> _TASK OBJECTIVE_:
Check each line of the data, and copy those where "spray" appears.

(Stored dataset items)
☆ ☆ ☆ ☆

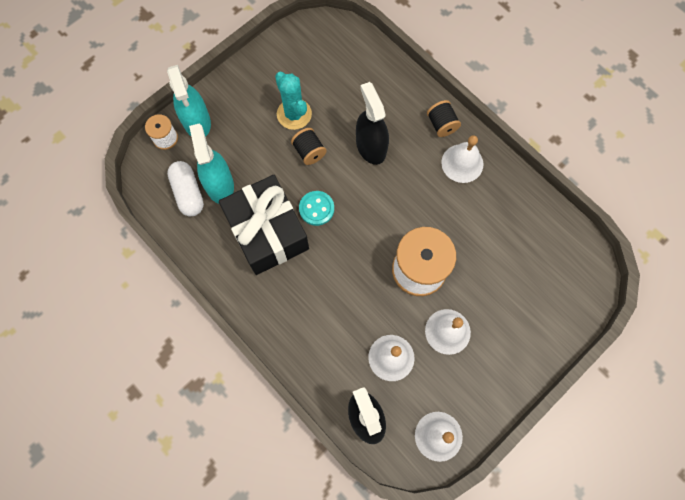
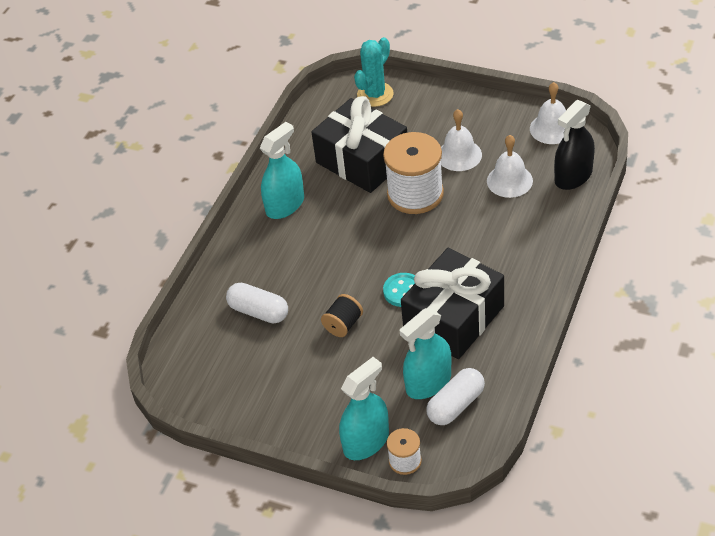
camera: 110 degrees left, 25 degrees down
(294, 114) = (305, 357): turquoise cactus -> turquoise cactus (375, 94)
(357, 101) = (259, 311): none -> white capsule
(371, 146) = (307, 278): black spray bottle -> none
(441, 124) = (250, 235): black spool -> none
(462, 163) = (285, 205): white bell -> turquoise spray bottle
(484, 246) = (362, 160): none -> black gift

☆ ☆ ☆ ☆

> _RESPONSE TO THE TASK_:
(371, 146) = (307, 278): black spray bottle -> none
(462, 163) = (285, 205): white bell -> turquoise spray bottle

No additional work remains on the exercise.